» **Requirement**:
Reproduce the lines of the listing below, from the line containing "Tara: 3:49 -> 3:53" through the line containing "Valparaiso: 4:08 -> 3:44", including both, with each line copied exactly and the pictures omitted.
%%
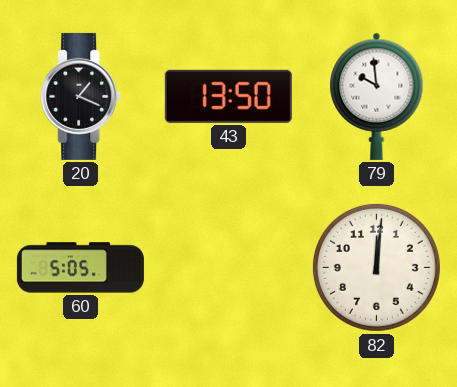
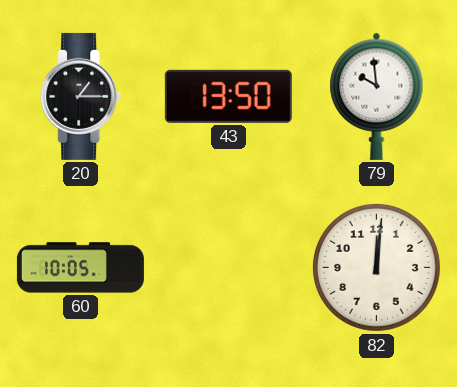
20: 1:19 -> 1:15
60: 5:05 -> 10:05
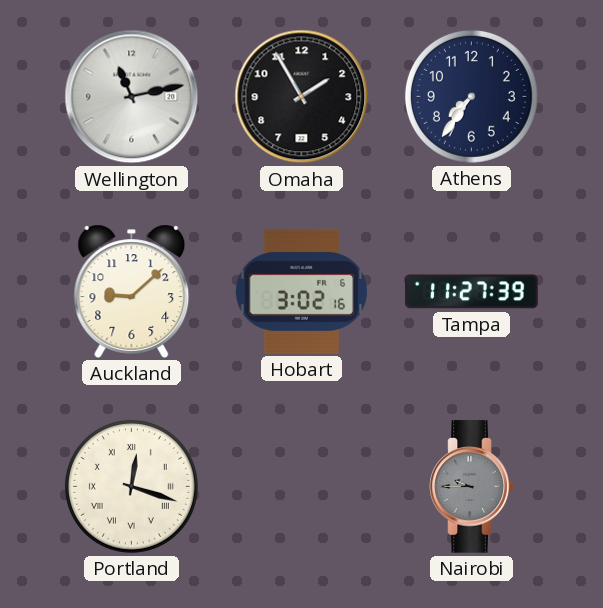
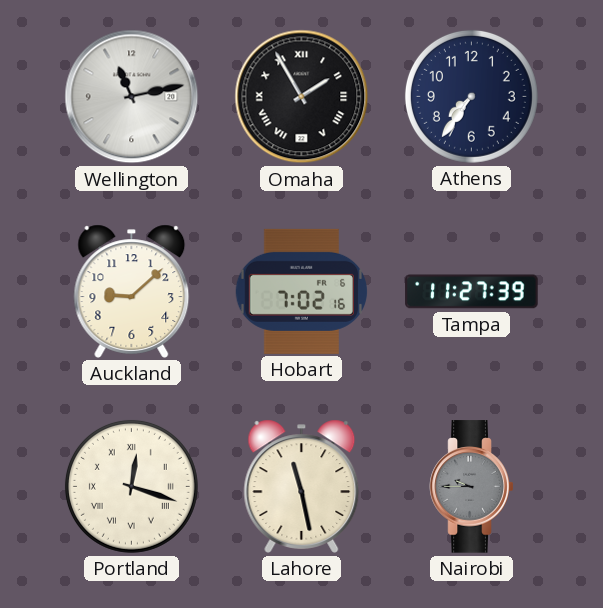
Omaha numerals: Arabic -> Roman
Hobart: 3:02 -> 7:02
Lahore: none -> 11:28
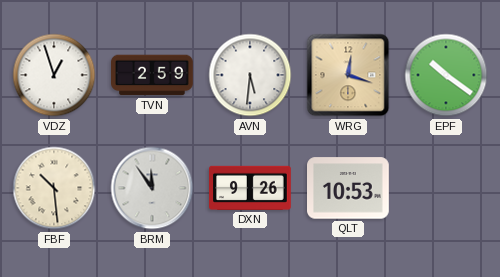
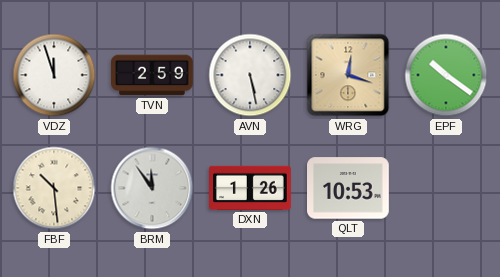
VDZ: 12:57 -> 11:57
AVN: 5:31 -> 5:28
DXN: 9:26 -> 1:26
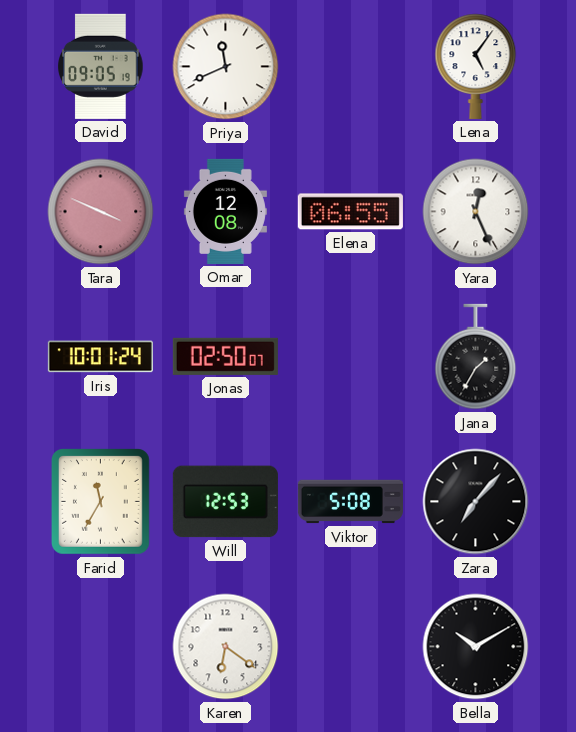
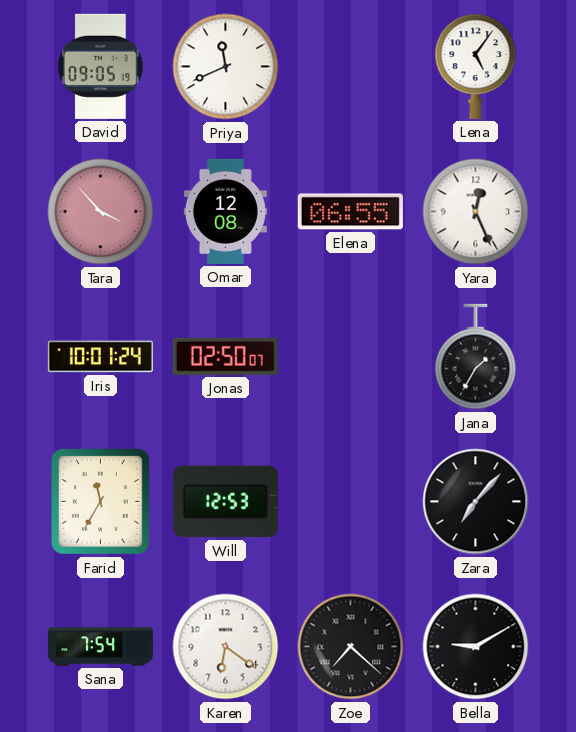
Tara: 3:49 -> 3:53
Viktor: 5:08 -> none
Sana: none -> 7:54
Zoe: none -> 7:22
Bella: 10:10 -> 9:10
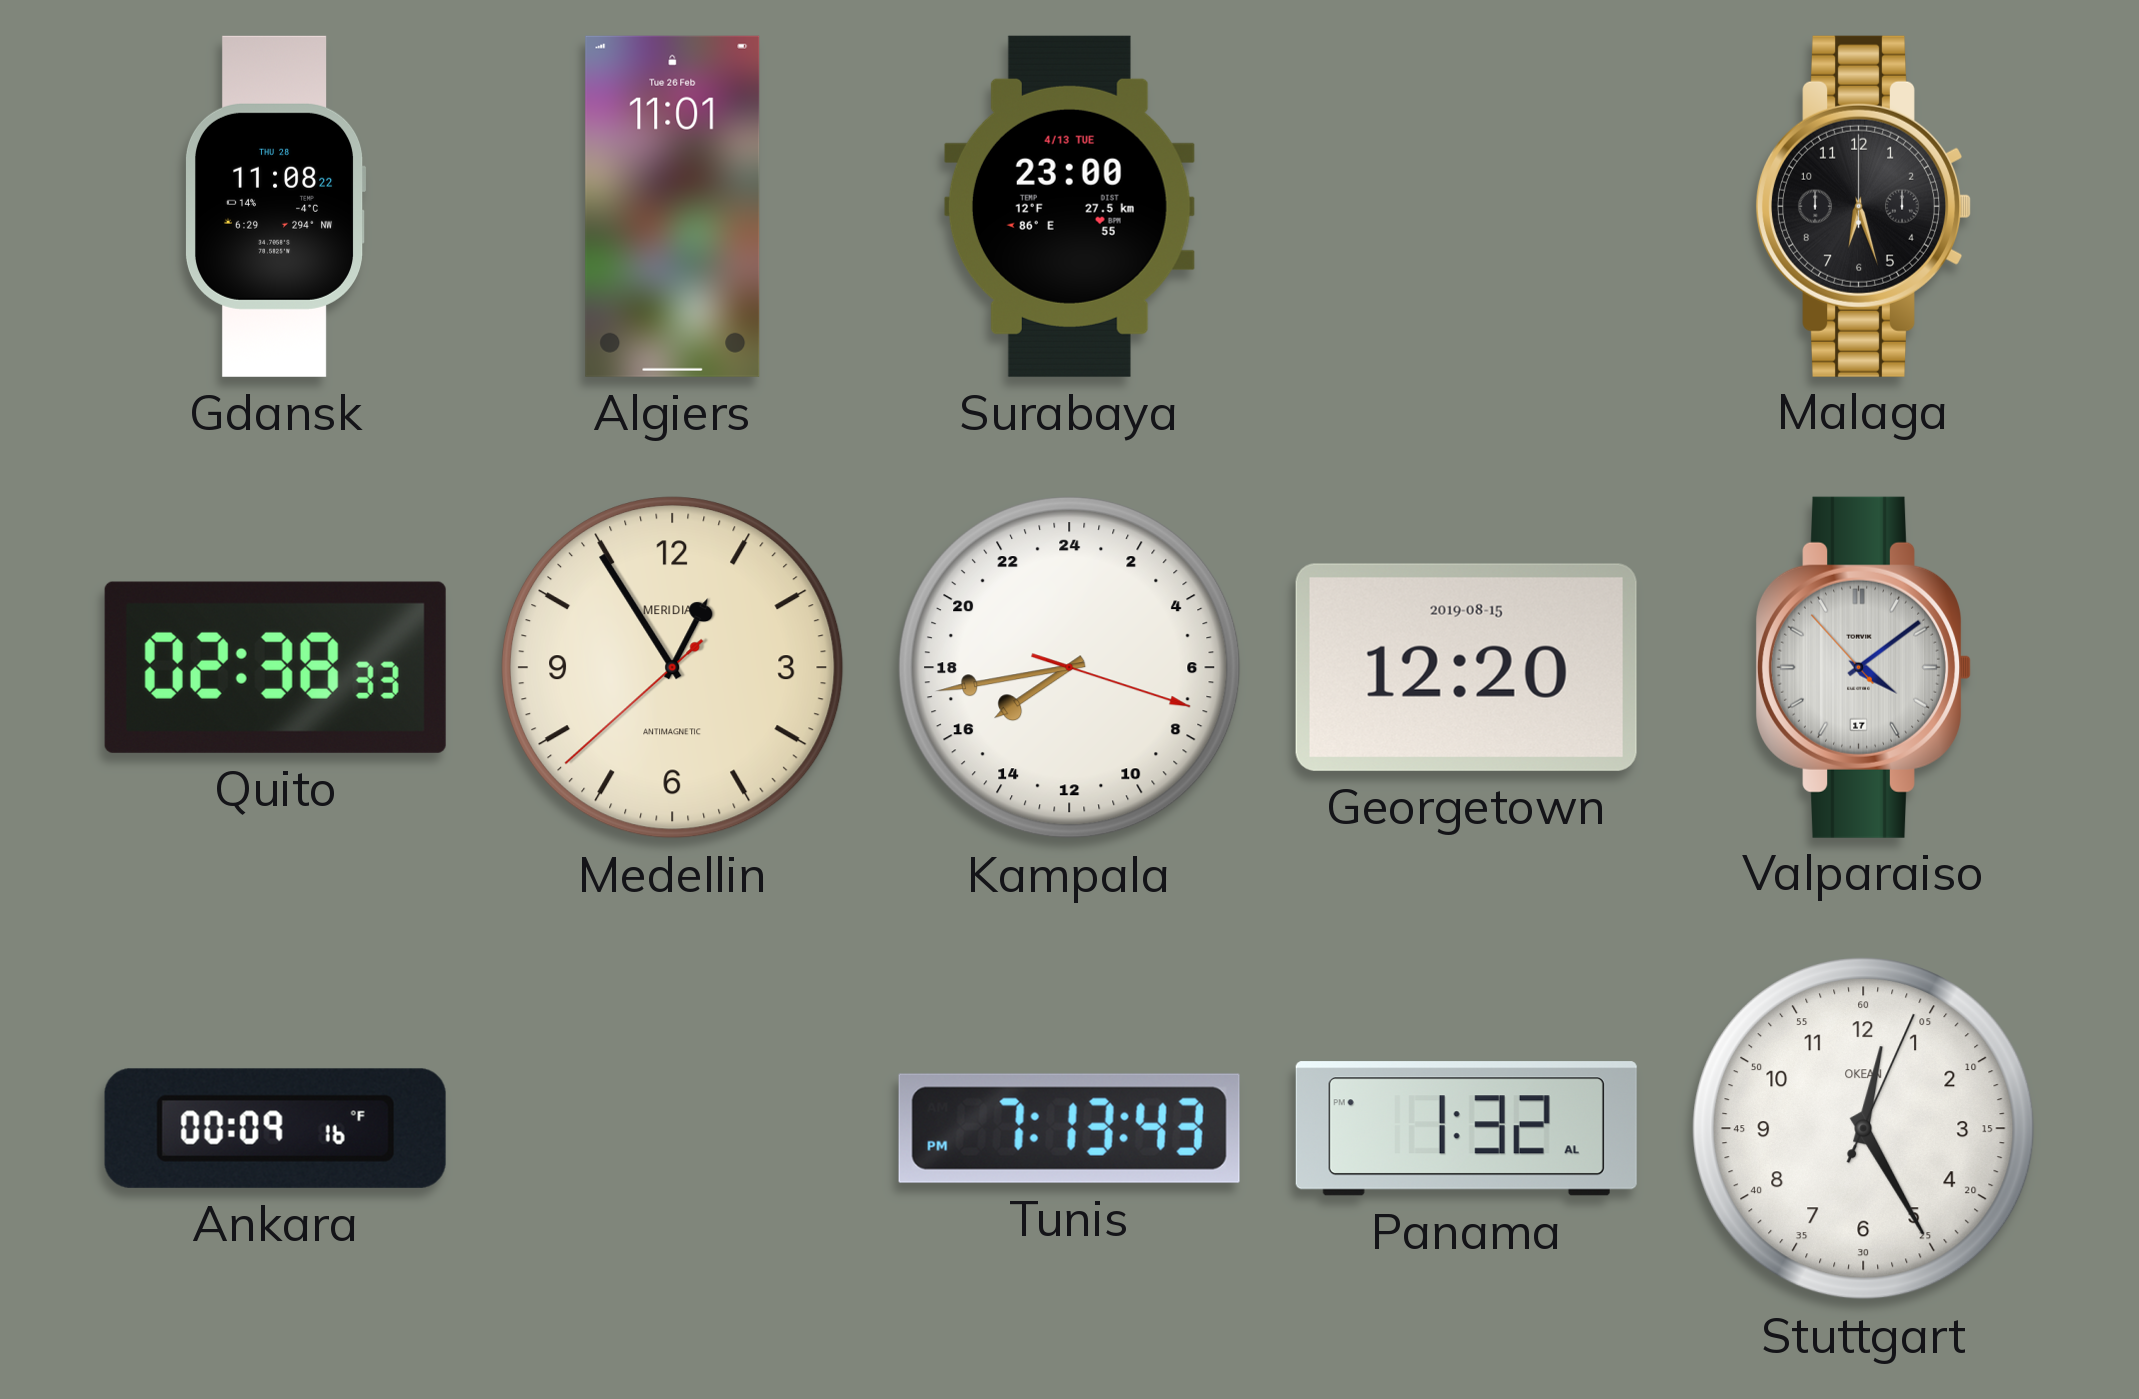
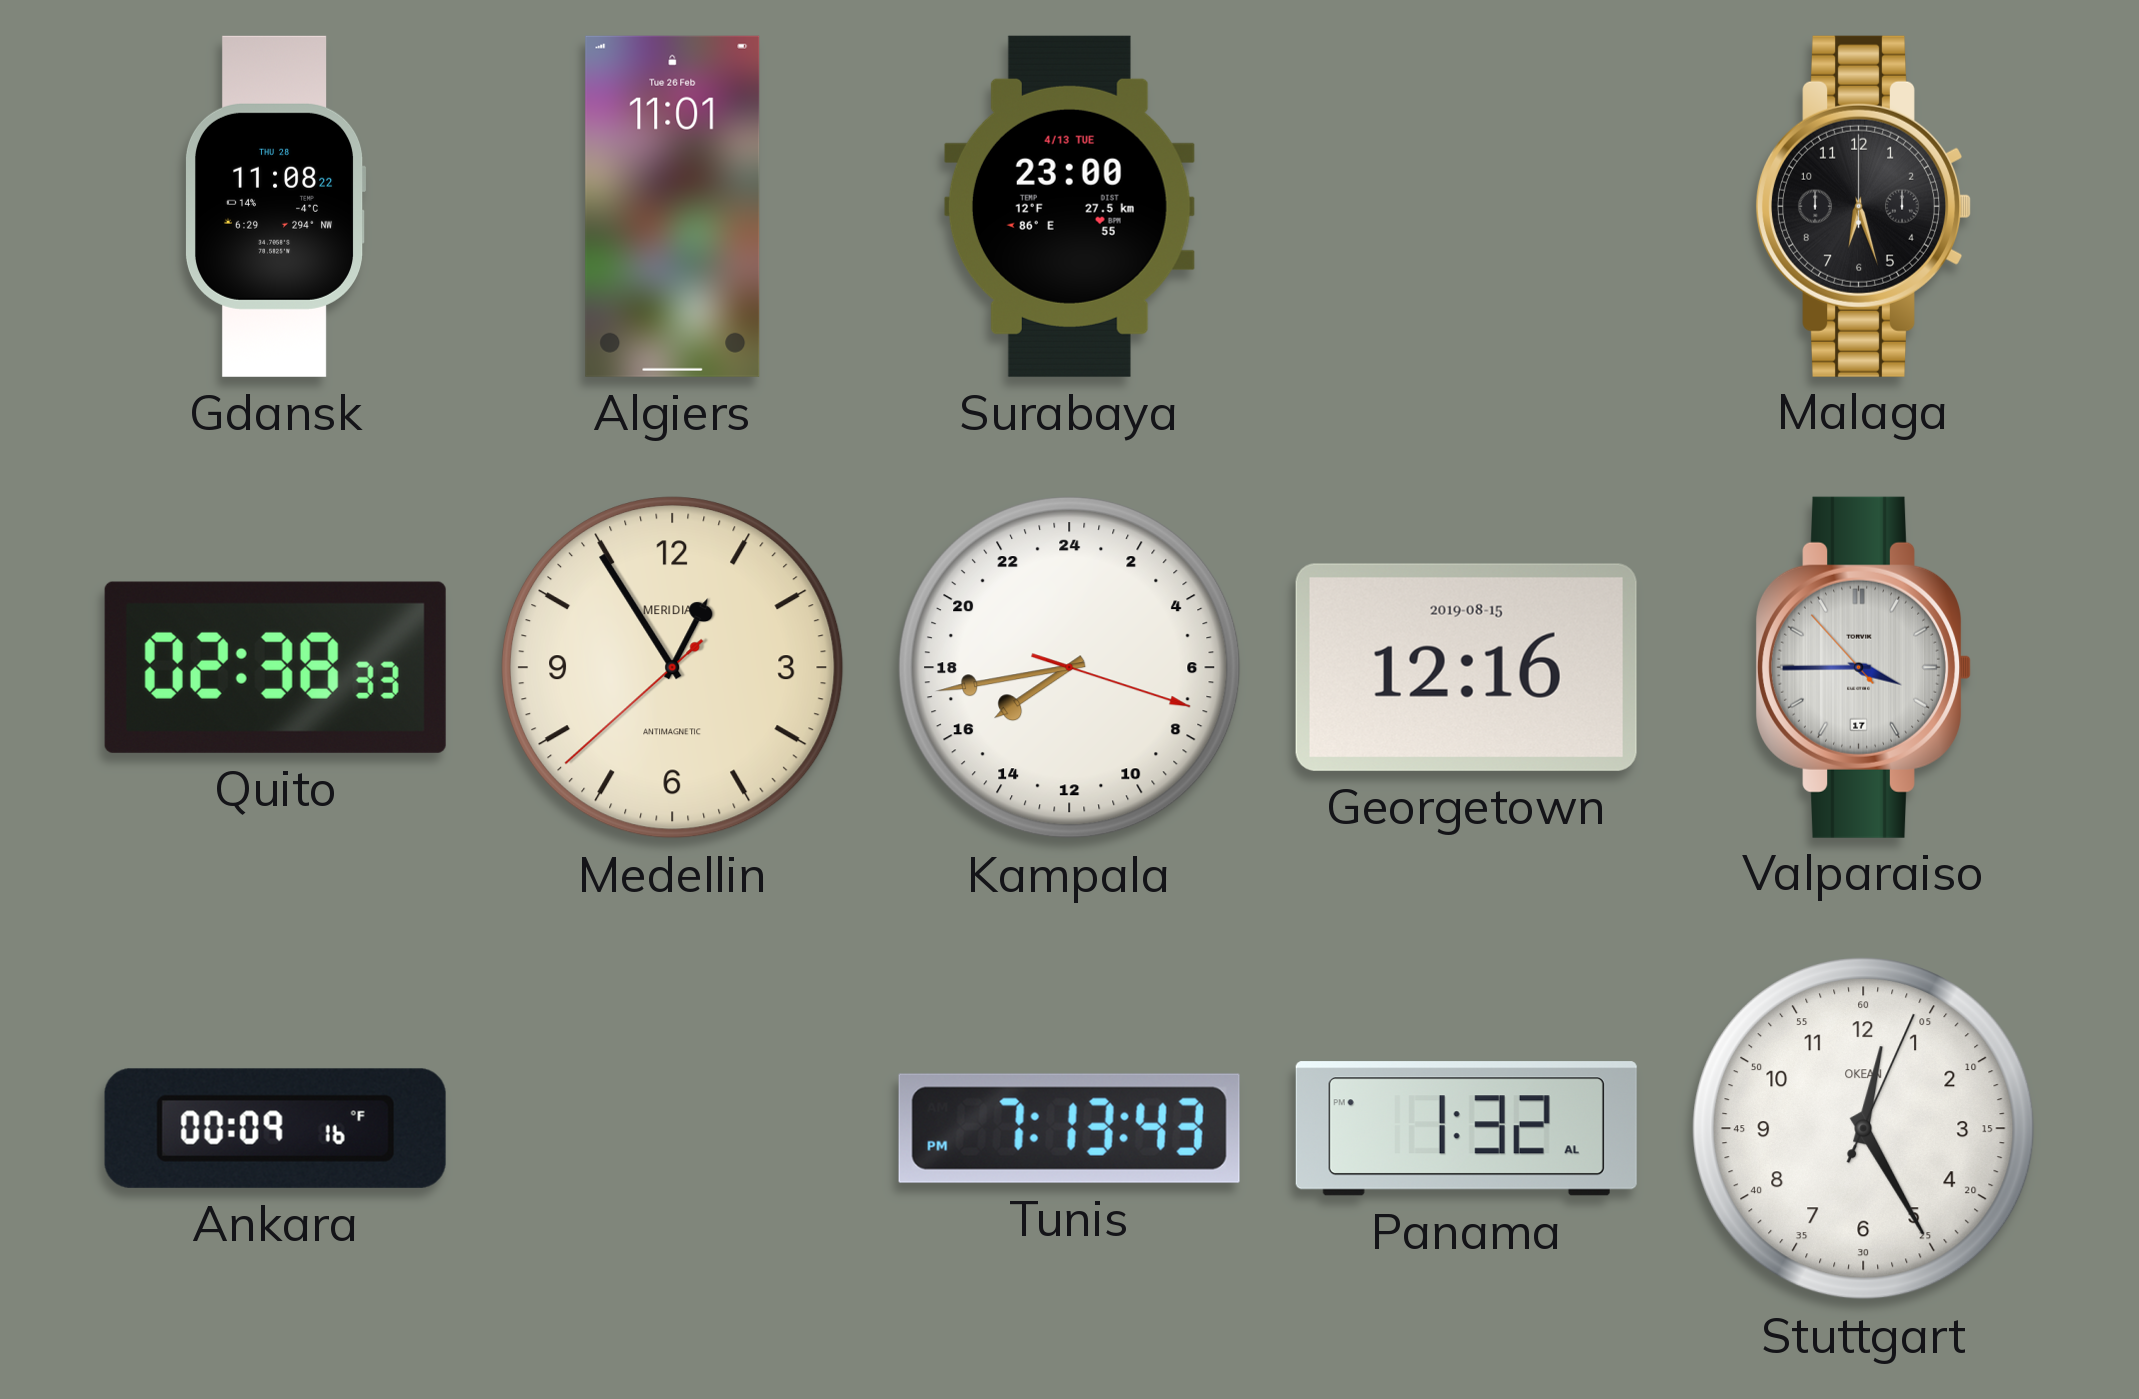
Georgetown: 12:20 -> 12:16
Valparaiso: 4:08 -> 3:44
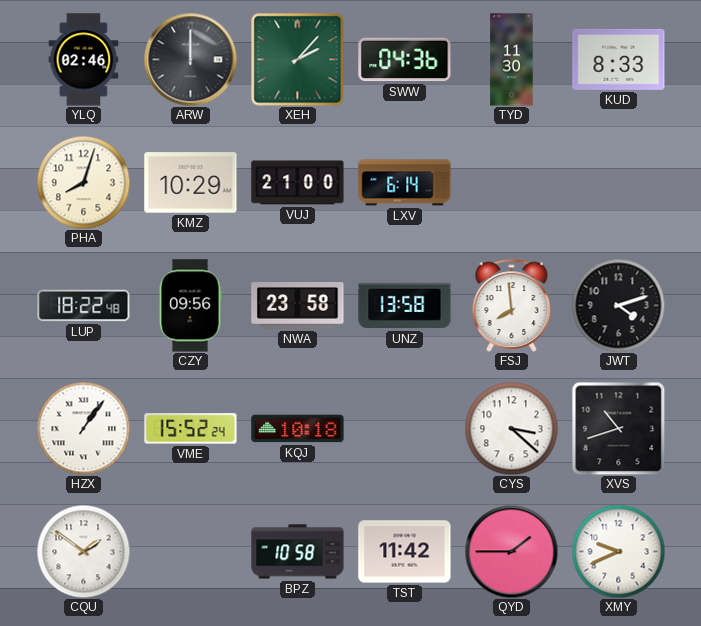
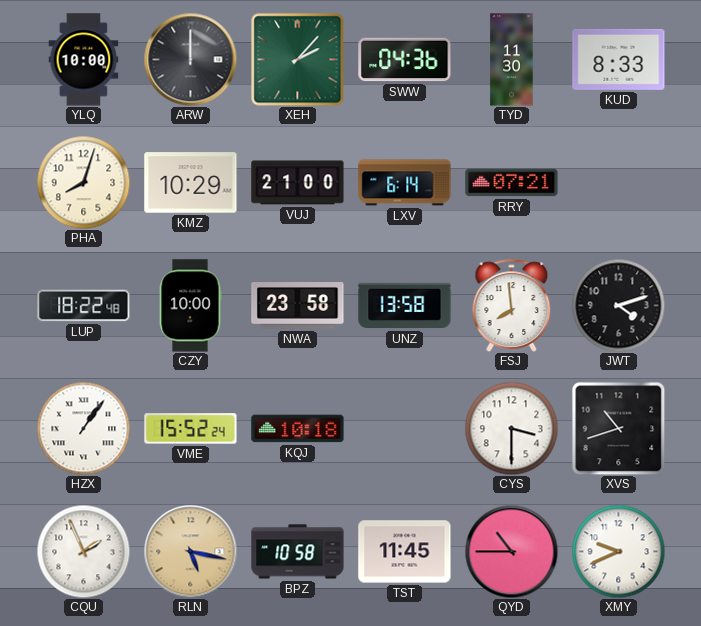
YLQ: 02:46 -> 10:00
RRY: none -> 07:21
CZY: 09:56 -> 10:00
CYS: 3:22 -> 3:30
CQU: 1:51 -> 1:56
RLN: none -> 5:17
TST: 11:42 -> 11:45
QYD: 1:45 -> 10:45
%%
» **Solution to this task**:
Tara: 3:49 -> 3:53
Viktor: 5:08 -> none
Sana: none -> 7:54
Zoe: none -> 7:22
Bella: 10:10 -> 9:10
Georgetown: 12:20 -> 12:16
Valparaiso: 4:08 -> 3:44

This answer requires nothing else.